Records for the task START
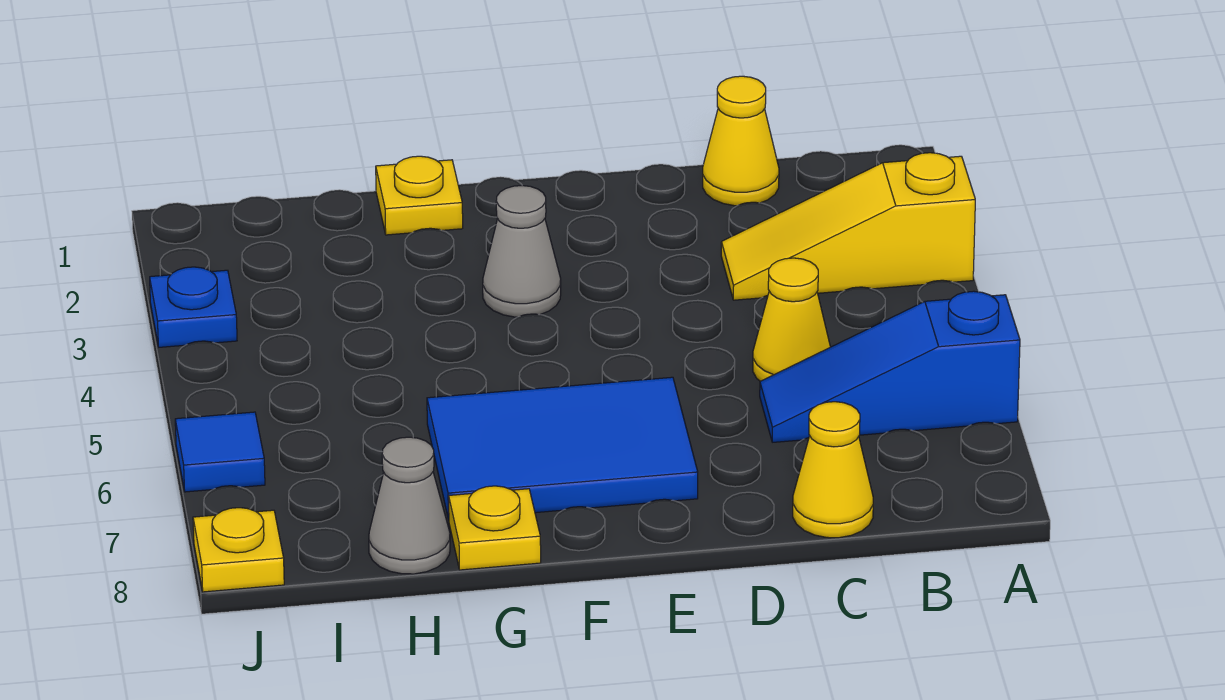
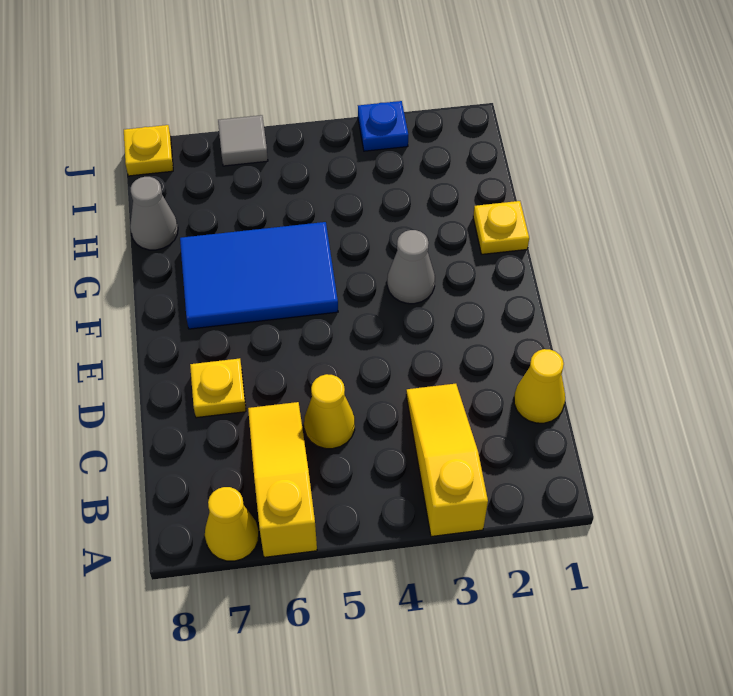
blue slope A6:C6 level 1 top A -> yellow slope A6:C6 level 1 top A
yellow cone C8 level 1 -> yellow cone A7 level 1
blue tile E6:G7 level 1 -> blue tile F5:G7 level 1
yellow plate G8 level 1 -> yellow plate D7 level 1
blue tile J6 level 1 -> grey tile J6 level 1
Records for the task END
Records for the task START
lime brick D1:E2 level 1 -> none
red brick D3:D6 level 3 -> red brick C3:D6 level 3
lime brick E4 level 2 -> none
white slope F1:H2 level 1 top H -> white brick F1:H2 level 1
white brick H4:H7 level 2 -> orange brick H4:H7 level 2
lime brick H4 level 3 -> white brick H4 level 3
Records for the task END
Work request: Retype only the stretch of lines above starting at the one with "white slope F1:H2" and stopping at the one with "lime brick H4", exactly as written, with both kept.

Solution to this problem:
white slope F1:H2 level 1 top H -> white brick F1:H2 level 1
white brick H4:H7 level 2 -> orange brick H4:H7 level 2
lime brick H4 level 3 -> white brick H4 level 3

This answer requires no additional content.